Saved entries
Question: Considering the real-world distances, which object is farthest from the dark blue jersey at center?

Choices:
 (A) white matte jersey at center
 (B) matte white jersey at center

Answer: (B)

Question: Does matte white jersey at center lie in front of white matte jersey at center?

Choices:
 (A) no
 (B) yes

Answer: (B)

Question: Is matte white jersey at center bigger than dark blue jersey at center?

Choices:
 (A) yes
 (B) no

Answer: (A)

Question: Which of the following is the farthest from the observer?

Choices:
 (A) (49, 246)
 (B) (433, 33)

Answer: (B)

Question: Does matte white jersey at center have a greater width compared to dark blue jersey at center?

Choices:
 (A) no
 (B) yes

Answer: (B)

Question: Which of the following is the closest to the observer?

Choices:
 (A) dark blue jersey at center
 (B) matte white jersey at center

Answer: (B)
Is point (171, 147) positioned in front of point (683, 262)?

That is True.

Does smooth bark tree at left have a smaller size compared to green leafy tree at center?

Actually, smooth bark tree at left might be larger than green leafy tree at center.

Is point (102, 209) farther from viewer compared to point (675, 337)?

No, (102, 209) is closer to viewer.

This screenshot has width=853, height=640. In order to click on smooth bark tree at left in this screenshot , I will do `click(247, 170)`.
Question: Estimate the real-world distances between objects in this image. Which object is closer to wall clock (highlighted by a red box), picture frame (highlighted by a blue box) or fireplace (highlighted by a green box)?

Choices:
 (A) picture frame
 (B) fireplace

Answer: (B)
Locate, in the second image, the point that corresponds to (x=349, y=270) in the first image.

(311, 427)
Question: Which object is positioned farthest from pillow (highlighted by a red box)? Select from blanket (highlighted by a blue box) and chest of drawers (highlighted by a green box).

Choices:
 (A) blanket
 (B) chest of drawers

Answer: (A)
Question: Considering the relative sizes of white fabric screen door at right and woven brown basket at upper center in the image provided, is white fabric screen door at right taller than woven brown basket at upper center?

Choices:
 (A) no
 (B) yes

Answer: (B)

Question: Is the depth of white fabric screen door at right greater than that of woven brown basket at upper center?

• _What is being asked_
How many lines of the records above contain the word "Does"? Give only the number.

• _Output below_
3